EXERCISE REQUIREMENTS: Omitting the pictures, output all of the records precisely as written.

Scene images with change listings:
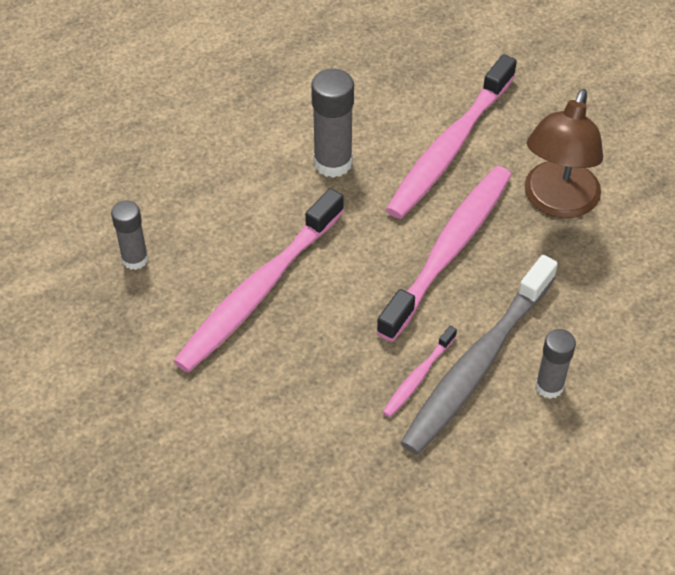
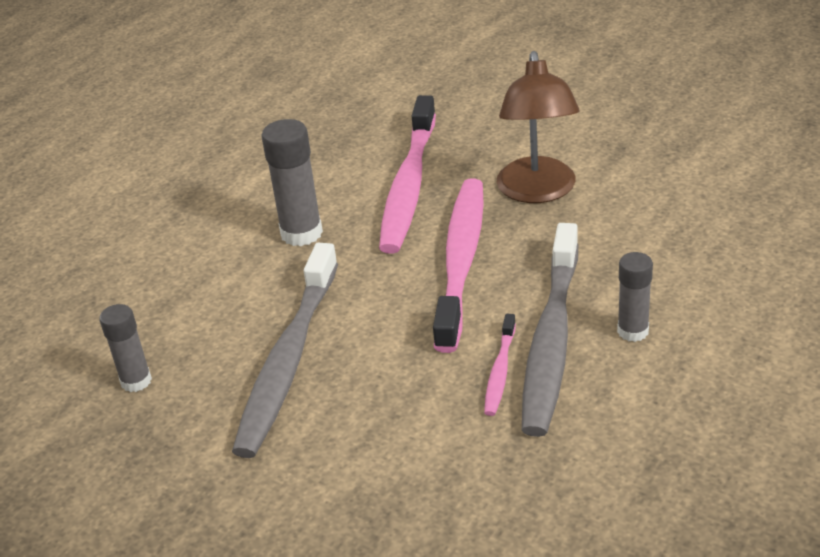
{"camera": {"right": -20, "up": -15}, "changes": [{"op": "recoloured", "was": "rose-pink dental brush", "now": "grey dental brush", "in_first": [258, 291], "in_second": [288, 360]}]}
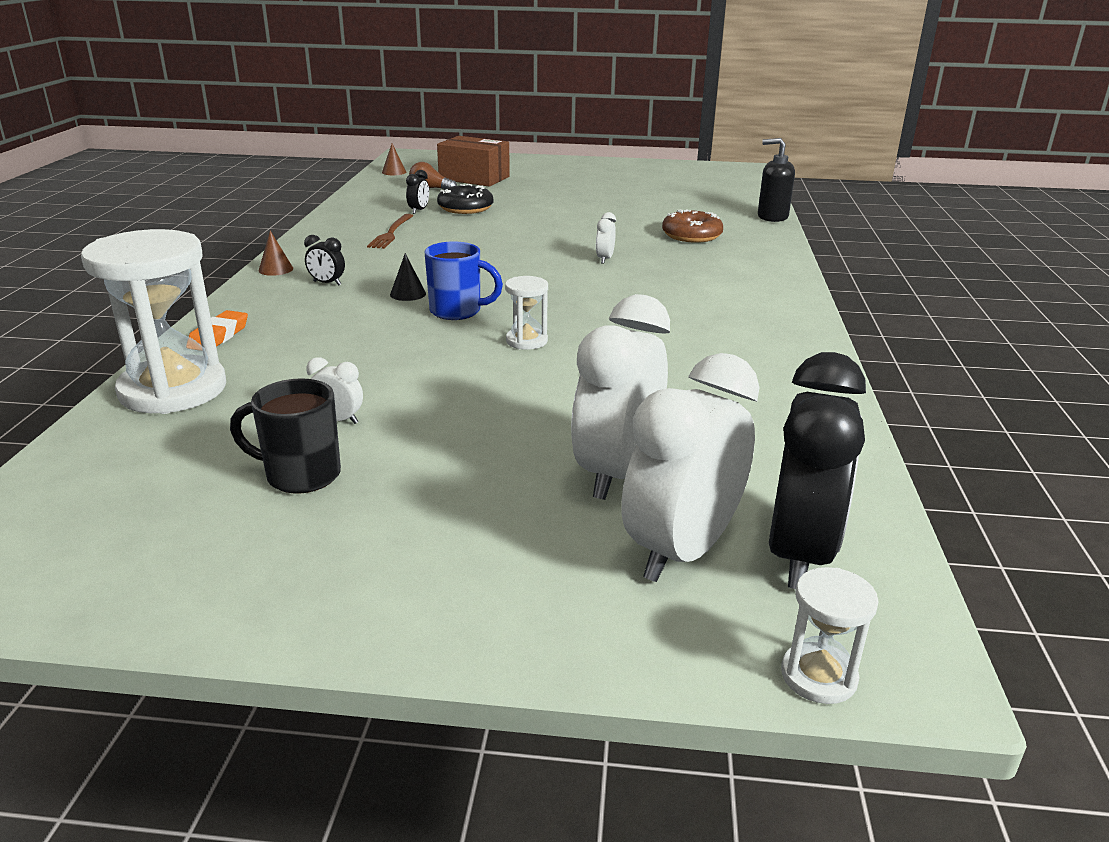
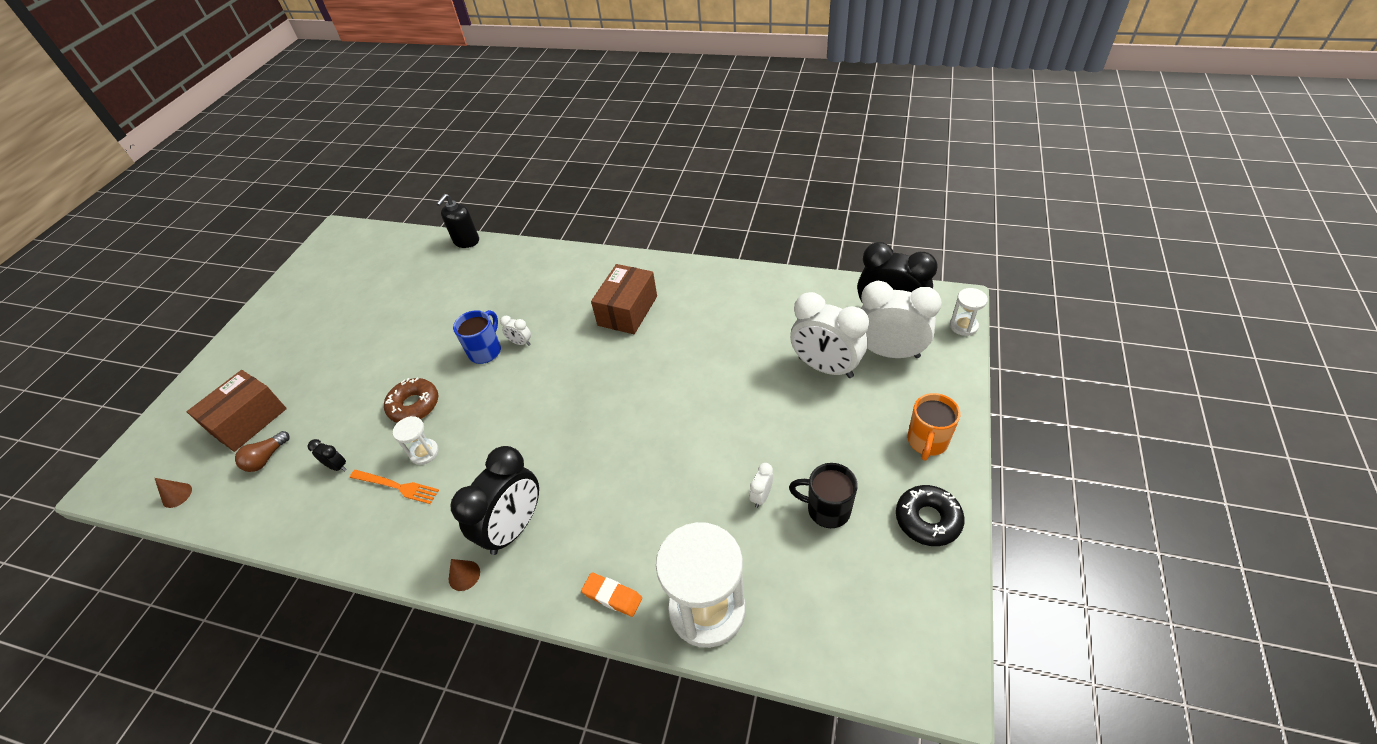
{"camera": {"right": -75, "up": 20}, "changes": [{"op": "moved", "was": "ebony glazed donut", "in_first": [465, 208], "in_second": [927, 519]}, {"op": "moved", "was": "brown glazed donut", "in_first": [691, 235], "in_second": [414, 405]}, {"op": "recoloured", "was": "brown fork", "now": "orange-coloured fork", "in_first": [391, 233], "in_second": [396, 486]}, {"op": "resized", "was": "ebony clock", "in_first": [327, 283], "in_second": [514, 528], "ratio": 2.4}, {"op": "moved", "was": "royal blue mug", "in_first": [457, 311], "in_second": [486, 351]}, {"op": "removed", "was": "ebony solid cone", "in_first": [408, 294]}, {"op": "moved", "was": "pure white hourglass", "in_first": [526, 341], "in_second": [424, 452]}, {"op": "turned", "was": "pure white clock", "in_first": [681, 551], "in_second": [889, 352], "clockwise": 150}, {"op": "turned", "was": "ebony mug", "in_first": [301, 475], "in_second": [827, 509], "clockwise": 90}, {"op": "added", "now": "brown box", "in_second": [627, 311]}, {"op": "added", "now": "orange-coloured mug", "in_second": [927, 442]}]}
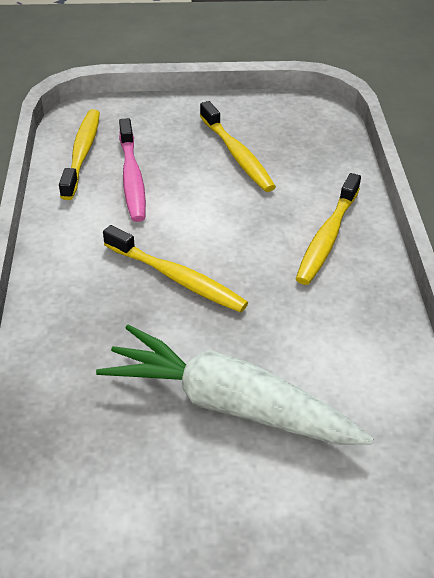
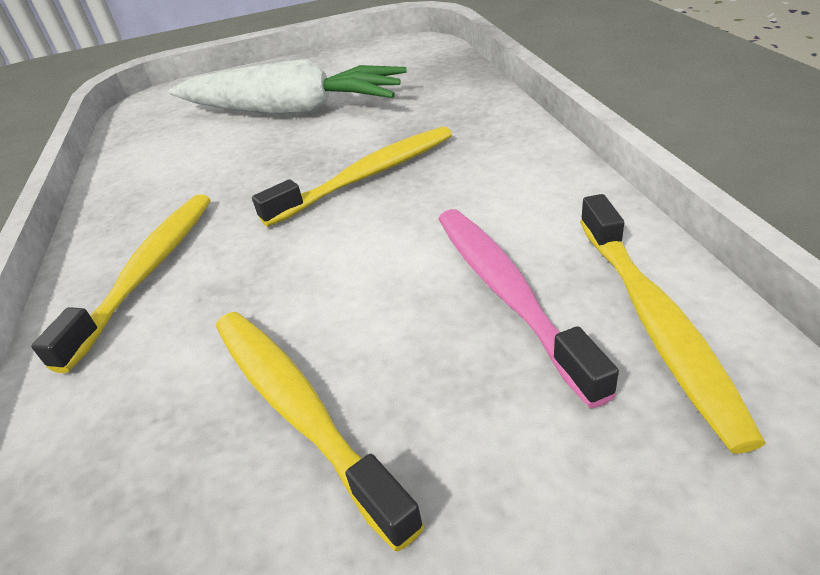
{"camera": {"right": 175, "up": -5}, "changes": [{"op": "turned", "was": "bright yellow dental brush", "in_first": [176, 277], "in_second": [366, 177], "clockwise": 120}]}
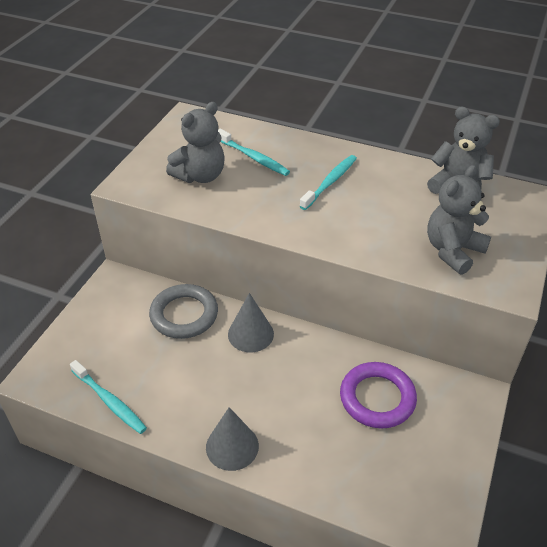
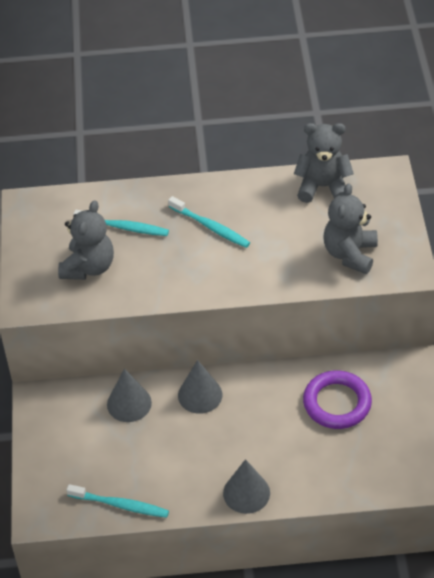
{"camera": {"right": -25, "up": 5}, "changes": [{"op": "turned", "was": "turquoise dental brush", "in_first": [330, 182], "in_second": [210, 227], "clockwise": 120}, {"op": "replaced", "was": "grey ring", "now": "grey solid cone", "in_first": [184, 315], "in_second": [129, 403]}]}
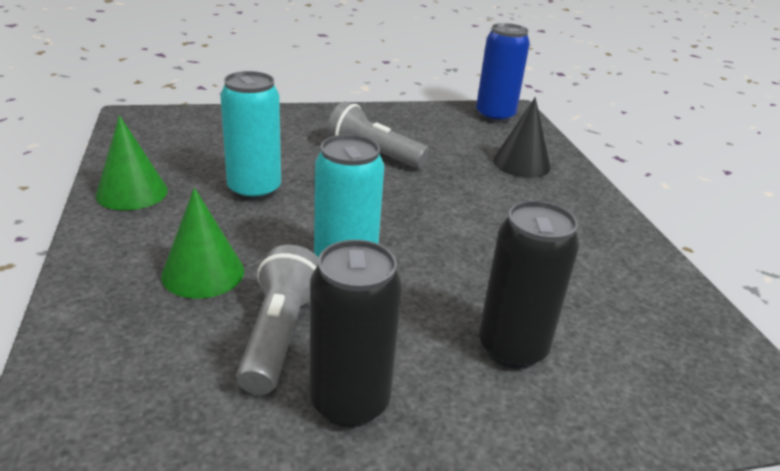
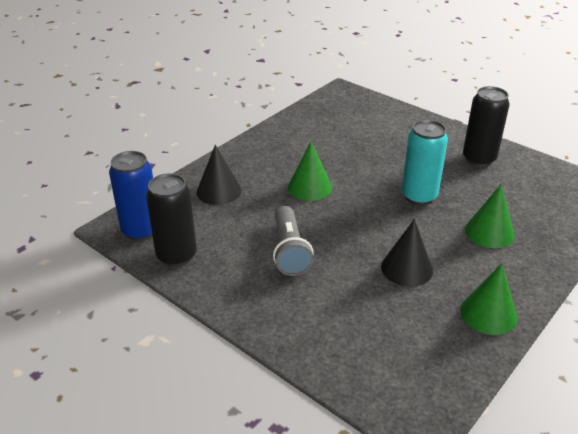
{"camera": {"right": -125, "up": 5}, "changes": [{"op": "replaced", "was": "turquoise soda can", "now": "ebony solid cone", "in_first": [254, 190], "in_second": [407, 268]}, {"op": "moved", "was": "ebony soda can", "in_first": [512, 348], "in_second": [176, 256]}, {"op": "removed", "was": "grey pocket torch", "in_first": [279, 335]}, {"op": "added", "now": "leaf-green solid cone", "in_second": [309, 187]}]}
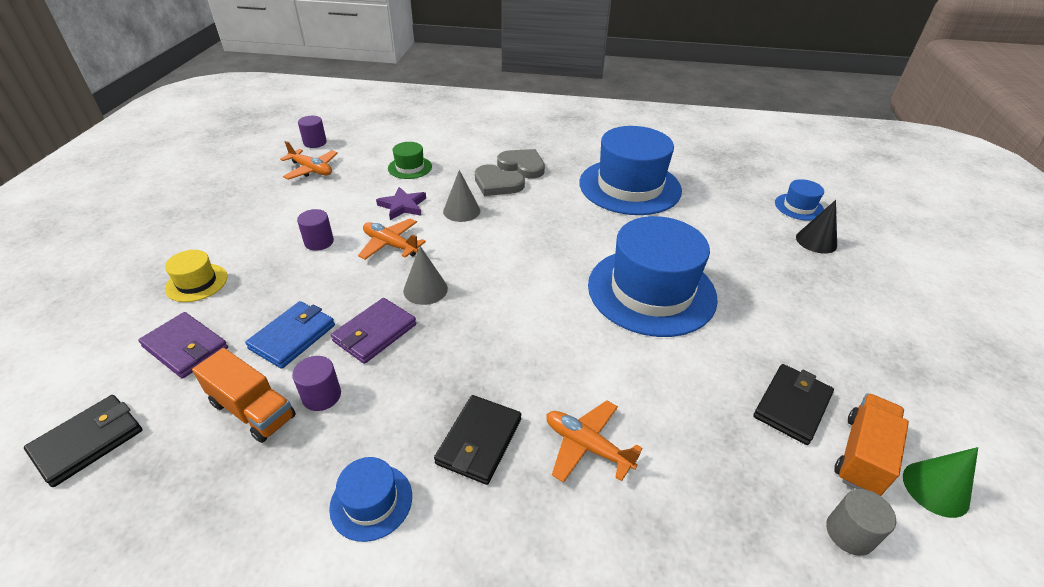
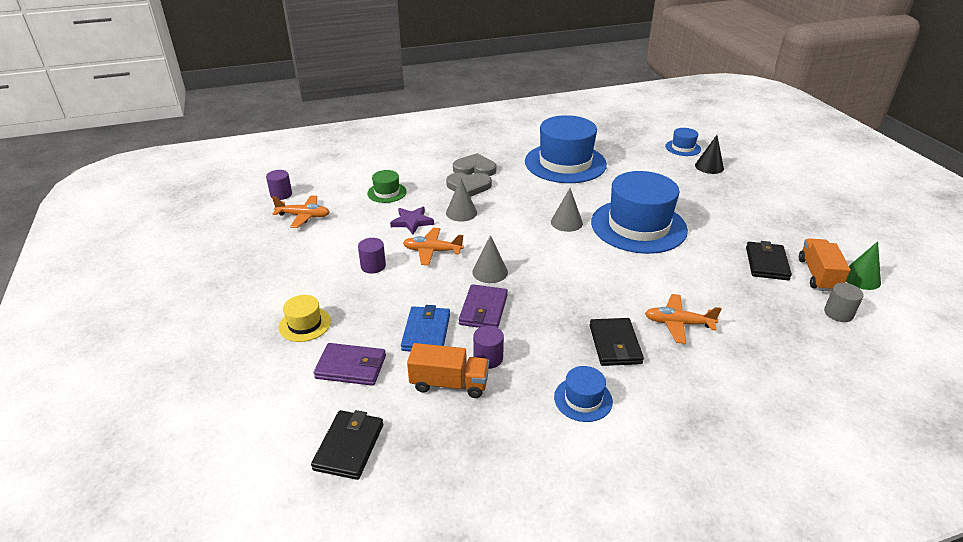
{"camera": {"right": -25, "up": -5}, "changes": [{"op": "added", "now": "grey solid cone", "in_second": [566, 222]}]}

TASK SOLUTION:
{"camera": {"right": -20, "up": -15}, "changes": [{"op": "recoloured", "was": "rose-pink dental brush", "now": "grey dental brush", "in_first": [258, 291], "in_second": [288, 360]}]}
{"camera": {"right": -75, "up": 20}, "changes": [{"op": "moved", "was": "ebony glazed donut", "in_first": [465, 208], "in_second": [927, 519]}, {"op": "moved", "was": "brown glazed donut", "in_first": [691, 235], "in_second": [414, 405]}, {"op": "recoloured", "was": "brown fork", "now": "orange-coloured fork", "in_first": [391, 233], "in_second": [396, 486]}, {"op": "resized", "was": "ebony clock", "in_first": [327, 283], "in_second": [514, 528], "ratio": 2.4}, {"op": "moved", "was": "royal blue mug", "in_first": [457, 311], "in_second": [486, 351]}, {"op": "removed", "was": "ebony solid cone", "in_first": [408, 294]}, {"op": "moved", "was": "pure white hourglass", "in_first": [526, 341], "in_second": [424, 452]}, {"op": "turned", "was": "pure white clock", "in_first": [681, 551], "in_second": [889, 352], "clockwise": 150}, {"op": "turned", "was": "ebony mug", "in_first": [301, 475], "in_second": [827, 509], "clockwise": 90}, {"op": "added", "now": "brown box", "in_second": [627, 311]}, {"op": "added", "now": "orange-coloured mug", "in_second": [927, 442]}]}
{"camera": {"right": 175, "up": -5}, "changes": [{"op": "turned", "was": "bright yellow dental brush", "in_first": [176, 277], "in_second": [366, 177], "clockwise": 120}]}
{"camera": {"right": -25, "up": 5}, "changes": [{"op": "turned", "was": "turquoise dental brush", "in_first": [330, 182], "in_second": [210, 227], "clockwise": 120}, {"op": "replaced", "was": "grey ring", "now": "grey solid cone", "in_first": [184, 315], "in_second": [129, 403]}]}
{"camera": {"right": -125, "up": 5}, "changes": [{"op": "replaced", "was": "turquoise soda can", "now": "ebony solid cone", "in_first": [254, 190], "in_second": [407, 268]}, {"op": "moved", "was": "ebony soda can", "in_first": [512, 348], "in_second": [176, 256]}, {"op": "removed", "was": "grey pocket torch", "in_first": [279, 335]}, {"op": "added", "now": "leaf-green solid cone", "in_second": [309, 187]}]}
{"camera": {"right": -25, "up": -5}, "changes": [{"op": "added", "now": "grey solid cone", "in_second": [566, 222]}]}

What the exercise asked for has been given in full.